Of all the lines in the entries below, give again exactly those starting at the line containing "Q2: PMOS (G" and ending at the line containing "T3: PNP BC327", both ends included, and no others.

Top of Information shown

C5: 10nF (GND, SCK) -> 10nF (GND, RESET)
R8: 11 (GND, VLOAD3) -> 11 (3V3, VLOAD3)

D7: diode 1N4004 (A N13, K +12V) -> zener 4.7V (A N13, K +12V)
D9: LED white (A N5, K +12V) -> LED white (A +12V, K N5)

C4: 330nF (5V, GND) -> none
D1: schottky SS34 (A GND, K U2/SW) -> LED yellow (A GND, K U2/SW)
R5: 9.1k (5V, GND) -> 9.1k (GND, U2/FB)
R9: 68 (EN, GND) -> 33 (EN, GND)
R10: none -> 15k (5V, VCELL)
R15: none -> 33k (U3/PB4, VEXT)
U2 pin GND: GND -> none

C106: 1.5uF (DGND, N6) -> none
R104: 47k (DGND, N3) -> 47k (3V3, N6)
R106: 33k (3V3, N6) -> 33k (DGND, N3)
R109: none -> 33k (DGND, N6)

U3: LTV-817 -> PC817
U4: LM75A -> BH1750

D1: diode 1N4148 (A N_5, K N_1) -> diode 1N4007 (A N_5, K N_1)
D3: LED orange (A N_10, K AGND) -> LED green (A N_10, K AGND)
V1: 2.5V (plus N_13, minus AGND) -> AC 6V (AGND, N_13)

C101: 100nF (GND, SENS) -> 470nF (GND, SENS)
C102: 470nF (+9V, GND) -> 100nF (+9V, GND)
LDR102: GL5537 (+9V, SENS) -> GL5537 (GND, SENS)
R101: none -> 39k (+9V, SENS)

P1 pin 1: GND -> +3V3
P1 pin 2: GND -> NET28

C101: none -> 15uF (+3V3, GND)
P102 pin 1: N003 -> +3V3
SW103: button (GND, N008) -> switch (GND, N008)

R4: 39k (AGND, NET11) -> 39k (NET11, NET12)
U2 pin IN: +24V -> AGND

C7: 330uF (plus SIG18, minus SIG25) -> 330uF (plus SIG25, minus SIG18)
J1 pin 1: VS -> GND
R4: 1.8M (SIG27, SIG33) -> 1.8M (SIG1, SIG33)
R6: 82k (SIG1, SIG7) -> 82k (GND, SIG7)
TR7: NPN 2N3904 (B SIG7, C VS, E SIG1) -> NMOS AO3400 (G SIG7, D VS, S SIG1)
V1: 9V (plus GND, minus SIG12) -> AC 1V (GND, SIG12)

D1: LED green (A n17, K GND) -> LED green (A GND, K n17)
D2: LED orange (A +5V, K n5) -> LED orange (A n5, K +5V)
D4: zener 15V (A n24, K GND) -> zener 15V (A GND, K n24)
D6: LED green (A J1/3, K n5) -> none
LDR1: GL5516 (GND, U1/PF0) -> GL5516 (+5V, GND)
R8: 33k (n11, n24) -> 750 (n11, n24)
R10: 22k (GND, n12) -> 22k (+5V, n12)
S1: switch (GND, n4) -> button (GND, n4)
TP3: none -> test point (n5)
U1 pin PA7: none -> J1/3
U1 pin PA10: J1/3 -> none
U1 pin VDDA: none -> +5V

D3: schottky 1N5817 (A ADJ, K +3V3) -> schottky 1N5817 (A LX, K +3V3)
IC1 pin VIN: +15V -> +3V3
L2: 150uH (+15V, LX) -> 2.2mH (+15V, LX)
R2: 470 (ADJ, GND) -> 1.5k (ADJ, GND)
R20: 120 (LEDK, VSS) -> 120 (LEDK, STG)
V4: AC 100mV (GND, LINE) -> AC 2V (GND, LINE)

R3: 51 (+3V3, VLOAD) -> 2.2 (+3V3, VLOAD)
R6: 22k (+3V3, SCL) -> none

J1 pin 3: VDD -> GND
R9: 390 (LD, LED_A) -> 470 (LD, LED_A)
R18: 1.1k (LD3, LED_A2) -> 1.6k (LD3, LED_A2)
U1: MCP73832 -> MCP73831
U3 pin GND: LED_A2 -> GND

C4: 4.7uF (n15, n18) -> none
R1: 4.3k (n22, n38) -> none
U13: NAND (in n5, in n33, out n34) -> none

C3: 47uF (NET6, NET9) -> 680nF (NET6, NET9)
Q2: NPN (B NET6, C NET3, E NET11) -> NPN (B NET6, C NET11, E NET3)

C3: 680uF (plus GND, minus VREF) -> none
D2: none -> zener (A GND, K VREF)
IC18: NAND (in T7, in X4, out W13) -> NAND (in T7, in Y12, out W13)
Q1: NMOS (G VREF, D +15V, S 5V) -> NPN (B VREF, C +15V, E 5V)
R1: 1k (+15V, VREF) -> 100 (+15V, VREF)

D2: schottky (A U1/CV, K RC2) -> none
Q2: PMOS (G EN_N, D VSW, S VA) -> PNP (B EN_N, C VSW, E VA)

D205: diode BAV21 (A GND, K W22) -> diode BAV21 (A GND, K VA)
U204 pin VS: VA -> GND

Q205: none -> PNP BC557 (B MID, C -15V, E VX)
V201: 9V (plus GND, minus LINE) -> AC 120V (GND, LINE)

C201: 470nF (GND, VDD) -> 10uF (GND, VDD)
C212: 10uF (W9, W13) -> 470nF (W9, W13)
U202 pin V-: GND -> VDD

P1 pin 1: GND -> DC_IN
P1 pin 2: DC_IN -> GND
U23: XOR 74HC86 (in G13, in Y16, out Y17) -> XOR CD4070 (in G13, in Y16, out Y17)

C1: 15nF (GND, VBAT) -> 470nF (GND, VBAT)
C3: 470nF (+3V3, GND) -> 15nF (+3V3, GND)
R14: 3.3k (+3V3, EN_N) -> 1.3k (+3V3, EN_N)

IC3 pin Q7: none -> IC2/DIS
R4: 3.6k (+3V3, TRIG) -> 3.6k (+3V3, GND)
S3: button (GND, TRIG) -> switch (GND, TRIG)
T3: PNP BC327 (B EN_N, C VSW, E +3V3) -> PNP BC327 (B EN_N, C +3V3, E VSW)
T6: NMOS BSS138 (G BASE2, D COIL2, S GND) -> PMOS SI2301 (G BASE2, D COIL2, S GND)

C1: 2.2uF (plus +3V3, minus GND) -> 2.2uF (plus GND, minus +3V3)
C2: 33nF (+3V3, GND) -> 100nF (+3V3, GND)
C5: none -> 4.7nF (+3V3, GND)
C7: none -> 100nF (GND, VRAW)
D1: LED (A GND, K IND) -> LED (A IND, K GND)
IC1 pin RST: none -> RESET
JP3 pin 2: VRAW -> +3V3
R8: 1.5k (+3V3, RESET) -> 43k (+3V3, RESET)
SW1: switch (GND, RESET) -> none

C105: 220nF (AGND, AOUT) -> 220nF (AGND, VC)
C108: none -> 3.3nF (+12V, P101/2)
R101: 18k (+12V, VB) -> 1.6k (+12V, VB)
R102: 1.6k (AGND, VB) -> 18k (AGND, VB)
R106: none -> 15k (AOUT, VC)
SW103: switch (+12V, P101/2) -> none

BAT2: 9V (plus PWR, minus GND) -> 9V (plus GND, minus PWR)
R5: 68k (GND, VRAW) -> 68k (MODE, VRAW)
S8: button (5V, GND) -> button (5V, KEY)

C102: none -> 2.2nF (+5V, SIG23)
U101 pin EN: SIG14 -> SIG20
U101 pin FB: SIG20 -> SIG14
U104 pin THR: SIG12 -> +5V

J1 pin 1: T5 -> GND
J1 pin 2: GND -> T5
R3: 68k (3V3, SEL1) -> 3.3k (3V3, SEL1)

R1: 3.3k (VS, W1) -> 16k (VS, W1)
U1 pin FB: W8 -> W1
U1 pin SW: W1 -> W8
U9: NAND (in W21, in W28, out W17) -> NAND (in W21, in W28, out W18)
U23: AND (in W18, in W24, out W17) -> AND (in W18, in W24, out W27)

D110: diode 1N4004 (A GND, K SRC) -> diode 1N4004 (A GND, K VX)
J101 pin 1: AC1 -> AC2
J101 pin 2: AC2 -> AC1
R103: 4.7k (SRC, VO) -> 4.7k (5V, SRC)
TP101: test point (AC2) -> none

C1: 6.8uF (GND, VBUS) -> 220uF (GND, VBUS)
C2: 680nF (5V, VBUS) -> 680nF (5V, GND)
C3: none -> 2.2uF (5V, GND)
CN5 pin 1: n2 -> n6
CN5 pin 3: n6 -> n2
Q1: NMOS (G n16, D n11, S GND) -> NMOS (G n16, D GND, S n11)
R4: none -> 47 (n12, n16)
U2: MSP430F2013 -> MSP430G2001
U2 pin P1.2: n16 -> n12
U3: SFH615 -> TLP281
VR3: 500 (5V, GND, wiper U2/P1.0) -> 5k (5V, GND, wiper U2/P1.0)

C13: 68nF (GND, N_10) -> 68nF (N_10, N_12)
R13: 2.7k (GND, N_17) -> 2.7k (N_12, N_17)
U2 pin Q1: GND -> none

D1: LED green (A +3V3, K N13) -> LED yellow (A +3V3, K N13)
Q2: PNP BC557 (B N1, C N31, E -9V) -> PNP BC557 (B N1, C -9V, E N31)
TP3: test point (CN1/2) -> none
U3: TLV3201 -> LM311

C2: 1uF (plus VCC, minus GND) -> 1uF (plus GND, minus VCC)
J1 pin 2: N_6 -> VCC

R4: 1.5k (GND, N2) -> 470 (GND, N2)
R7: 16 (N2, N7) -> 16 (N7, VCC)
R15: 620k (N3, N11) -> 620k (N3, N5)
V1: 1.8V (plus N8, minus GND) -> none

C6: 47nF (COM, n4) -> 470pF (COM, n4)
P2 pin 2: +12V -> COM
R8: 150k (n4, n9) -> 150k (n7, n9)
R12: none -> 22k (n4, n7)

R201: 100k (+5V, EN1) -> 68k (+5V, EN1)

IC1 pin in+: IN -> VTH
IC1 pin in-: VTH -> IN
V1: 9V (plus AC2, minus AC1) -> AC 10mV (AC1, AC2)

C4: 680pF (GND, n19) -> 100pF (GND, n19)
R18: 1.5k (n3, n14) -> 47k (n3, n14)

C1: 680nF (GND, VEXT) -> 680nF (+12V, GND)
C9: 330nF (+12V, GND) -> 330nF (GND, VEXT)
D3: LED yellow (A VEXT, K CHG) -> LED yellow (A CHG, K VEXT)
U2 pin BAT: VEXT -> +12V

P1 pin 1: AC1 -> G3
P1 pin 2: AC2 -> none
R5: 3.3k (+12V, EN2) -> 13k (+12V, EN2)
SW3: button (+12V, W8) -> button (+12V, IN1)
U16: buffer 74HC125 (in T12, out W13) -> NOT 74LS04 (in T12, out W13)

Bottom of Information shown

# Exercise response
Q2: PMOS (G EN_N, D VSW, S VA) -> PNP (B EN_N, C VSW, E VA)

D205: diode BAV21 (A GND, K W22) -> diode BAV21 (A GND, K VA)
U204 pin VS: VA -> GND

Q205: none -> PNP BC557 (B MID, C -15V, E VX)
V201: 9V (plus GND, minus LINE) -> AC 120V (GND, LINE)

C201: 470nF (GND, VDD) -> 10uF (GND, VDD)
C212: 10uF (W9, W13) -> 470nF (W9, W13)
U202 pin V-: GND -> VDD

P1 pin 1: GND -> DC_IN
P1 pin 2: DC_IN -> GND
U23: XOR 74HC86 (in G13, in Y16, out Y17) -> XOR CD4070 (in G13, in Y16, out Y17)

C1: 15nF (GND, VBAT) -> 470nF (GND, VBAT)
C3: 470nF (+3V3, GND) -> 15nF (+3V3, GND)
R14: 3.3k (+3V3, EN_N) -> 1.3k (+3V3, EN_N)

IC3 pin Q7: none -> IC2/DIS
R4: 3.6k (+3V3, TRIG) -> 3.6k (+3V3, GND)
S3: button (GND, TRIG) -> switch (GND, TRIG)
T3: PNP BC327 (B EN_N, C VSW, E +3V3) -> PNP BC327 (B EN_N, C +3V3, E VSW)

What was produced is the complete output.